• [How to complete this task]: Go to the line in the entries below that holds "DRIVER1 pin VCC: 3V3 -> VIN" and repeat exactly from there through the line that holds "DIGITS2 pin VCC: none -> 5V", inclusive.

• [Records supplied]:
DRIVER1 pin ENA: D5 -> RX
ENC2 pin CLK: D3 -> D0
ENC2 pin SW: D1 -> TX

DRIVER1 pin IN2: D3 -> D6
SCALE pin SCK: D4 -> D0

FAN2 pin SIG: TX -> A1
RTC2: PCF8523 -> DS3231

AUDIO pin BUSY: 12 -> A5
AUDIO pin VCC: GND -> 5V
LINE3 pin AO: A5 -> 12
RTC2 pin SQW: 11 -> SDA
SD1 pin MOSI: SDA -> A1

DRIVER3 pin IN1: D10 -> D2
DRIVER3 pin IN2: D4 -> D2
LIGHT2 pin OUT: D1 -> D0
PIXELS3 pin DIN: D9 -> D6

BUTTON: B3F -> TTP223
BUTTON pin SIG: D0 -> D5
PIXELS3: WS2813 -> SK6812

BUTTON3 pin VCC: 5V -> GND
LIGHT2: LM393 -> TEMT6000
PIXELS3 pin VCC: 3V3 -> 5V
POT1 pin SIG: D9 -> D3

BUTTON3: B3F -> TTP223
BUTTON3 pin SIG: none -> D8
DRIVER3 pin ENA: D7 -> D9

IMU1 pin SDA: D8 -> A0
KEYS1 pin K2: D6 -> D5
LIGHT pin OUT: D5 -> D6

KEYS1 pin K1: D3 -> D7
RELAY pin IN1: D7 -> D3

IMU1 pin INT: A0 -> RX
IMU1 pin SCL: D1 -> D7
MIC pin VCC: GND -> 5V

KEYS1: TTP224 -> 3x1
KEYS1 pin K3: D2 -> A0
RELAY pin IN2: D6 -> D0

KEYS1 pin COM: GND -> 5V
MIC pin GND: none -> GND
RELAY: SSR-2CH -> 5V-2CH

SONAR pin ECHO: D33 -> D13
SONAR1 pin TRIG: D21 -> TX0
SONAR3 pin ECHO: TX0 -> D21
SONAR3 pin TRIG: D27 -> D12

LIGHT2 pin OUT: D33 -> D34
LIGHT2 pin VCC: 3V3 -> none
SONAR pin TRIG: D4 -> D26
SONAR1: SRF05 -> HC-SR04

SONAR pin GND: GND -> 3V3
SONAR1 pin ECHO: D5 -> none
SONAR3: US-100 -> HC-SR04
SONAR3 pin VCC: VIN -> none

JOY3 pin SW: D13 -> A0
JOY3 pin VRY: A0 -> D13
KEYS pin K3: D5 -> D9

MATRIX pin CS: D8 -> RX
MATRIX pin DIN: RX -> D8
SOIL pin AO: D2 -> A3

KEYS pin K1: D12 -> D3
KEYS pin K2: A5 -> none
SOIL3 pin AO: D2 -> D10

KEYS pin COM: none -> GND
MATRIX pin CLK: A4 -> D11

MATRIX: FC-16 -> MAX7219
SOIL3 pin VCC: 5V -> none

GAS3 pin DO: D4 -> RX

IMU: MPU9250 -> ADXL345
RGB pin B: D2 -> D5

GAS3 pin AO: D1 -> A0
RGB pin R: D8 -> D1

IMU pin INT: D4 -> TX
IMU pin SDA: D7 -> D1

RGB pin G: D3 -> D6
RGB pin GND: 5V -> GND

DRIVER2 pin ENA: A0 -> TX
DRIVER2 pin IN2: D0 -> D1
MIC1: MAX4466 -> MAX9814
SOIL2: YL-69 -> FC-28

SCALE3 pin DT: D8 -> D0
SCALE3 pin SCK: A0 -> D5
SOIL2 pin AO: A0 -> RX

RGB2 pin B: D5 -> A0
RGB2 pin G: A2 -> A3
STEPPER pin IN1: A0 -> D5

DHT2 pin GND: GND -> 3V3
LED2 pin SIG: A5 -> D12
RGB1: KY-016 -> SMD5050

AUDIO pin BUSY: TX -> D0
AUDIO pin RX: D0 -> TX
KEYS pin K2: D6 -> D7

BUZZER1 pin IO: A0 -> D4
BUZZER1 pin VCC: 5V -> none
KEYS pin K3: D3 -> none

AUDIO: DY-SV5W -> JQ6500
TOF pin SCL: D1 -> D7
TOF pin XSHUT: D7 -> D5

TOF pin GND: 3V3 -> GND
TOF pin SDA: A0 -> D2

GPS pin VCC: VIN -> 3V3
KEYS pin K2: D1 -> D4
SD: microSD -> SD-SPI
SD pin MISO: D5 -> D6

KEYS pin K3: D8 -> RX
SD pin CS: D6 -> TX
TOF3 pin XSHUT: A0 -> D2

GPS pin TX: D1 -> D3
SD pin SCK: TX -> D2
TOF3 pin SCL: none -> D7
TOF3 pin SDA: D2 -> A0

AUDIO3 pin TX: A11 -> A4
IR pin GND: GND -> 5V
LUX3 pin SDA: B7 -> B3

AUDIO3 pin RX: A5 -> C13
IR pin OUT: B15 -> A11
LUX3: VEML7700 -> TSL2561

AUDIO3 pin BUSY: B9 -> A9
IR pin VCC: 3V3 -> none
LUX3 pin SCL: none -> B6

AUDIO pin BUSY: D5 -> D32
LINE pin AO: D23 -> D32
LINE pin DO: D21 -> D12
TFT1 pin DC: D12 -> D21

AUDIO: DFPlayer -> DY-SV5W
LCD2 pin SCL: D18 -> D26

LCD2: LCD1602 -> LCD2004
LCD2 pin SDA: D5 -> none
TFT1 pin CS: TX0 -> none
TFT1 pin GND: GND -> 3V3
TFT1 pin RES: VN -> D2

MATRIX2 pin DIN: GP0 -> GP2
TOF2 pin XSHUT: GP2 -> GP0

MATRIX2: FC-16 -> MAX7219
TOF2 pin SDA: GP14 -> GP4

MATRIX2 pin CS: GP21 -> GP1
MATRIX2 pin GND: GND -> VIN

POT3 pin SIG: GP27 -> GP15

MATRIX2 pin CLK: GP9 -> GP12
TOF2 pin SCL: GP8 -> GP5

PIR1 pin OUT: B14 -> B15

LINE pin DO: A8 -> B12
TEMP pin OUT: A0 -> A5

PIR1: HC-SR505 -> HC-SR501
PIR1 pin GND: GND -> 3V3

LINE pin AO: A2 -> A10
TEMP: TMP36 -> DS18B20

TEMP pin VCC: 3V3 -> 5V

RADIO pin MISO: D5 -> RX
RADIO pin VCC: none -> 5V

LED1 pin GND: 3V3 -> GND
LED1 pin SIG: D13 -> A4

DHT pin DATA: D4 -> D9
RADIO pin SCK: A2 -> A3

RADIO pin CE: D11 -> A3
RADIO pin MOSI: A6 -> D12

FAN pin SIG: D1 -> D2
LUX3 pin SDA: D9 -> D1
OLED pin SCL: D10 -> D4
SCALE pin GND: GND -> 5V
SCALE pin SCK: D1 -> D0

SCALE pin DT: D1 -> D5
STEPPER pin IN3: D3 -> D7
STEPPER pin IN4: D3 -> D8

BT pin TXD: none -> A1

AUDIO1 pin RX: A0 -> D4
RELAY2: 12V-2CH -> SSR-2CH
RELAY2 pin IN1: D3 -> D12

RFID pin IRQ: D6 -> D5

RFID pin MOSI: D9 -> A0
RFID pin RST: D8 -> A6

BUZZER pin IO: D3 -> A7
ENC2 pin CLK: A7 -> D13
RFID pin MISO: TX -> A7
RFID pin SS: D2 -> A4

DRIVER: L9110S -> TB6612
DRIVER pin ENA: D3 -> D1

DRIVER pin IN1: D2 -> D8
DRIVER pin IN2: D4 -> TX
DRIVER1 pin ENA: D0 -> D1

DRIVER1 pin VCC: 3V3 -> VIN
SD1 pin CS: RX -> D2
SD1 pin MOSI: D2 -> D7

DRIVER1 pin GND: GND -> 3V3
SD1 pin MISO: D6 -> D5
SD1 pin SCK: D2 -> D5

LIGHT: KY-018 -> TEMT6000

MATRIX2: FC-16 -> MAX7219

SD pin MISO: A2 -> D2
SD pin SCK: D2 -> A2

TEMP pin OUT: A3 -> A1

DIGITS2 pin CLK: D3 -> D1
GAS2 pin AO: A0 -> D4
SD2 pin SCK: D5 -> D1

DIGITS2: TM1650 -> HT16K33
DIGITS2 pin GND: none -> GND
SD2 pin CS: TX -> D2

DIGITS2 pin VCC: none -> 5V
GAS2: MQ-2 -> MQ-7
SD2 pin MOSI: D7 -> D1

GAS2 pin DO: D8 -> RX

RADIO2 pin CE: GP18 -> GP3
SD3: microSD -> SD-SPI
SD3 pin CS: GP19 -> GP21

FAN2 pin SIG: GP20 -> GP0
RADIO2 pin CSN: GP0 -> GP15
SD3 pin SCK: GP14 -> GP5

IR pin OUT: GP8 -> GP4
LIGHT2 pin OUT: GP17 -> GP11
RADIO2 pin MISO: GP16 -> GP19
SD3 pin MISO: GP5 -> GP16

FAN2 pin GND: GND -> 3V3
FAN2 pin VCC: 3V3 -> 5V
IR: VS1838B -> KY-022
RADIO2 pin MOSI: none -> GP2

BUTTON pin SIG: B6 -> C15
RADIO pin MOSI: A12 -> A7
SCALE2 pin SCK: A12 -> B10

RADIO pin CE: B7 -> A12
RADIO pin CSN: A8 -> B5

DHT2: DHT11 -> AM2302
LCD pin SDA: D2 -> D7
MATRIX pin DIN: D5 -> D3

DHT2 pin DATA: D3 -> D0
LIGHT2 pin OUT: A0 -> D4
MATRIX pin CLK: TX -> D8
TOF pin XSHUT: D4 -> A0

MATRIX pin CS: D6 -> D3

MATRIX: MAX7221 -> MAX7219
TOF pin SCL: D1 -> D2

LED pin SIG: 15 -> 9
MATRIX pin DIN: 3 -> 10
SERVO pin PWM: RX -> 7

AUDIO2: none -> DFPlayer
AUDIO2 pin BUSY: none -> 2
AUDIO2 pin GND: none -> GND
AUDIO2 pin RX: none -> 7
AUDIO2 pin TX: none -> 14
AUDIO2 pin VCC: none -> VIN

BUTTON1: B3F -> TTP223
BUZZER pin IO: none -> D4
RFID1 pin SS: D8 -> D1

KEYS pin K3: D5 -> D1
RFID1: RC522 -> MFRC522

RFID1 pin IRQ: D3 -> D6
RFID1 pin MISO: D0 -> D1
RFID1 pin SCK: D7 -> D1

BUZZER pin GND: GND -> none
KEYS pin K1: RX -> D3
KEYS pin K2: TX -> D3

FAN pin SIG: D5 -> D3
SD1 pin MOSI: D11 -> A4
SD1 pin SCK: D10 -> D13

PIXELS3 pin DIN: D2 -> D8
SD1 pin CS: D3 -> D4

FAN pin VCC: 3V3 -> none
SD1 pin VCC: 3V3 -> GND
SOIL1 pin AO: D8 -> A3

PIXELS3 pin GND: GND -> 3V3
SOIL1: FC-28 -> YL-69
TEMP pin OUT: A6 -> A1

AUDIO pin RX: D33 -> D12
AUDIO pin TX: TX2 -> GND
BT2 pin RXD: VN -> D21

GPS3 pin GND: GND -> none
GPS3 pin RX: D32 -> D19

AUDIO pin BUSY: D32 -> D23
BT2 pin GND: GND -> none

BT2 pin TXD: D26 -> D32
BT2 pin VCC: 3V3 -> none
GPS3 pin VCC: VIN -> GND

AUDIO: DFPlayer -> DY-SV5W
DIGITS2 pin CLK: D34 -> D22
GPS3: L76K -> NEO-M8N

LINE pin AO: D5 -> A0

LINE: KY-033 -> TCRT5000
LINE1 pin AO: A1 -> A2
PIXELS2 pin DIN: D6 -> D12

• [Exercise response]:
DRIVER1 pin VCC: 3V3 -> VIN
SD1 pin CS: RX -> D2
SD1 pin MOSI: D2 -> D7

DRIVER1 pin GND: GND -> 3V3
SD1 pin MISO: D6 -> D5
SD1 pin SCK: D2 -> D5

LIGHT: KY-018 -> TEMT6000

MATRIX2: FC-16 -> MAX7219

SD pin MISO: A2 -> D2
SD pin SCK: D2 -> A2

TEMP pin OUT: A3 -> A1

DIGITS2 pin CLK: D3 -> D1
GAS2 pin AO: A0 -> D4
SD2 pin SCK: D5 -> D1

DIGITS2: TM1650 -> HT16K33
DIGITS2 pin GND: none -> GND
SD2 pin CS: TX -> D2

DIGITS2 pin VCC: none -> 5V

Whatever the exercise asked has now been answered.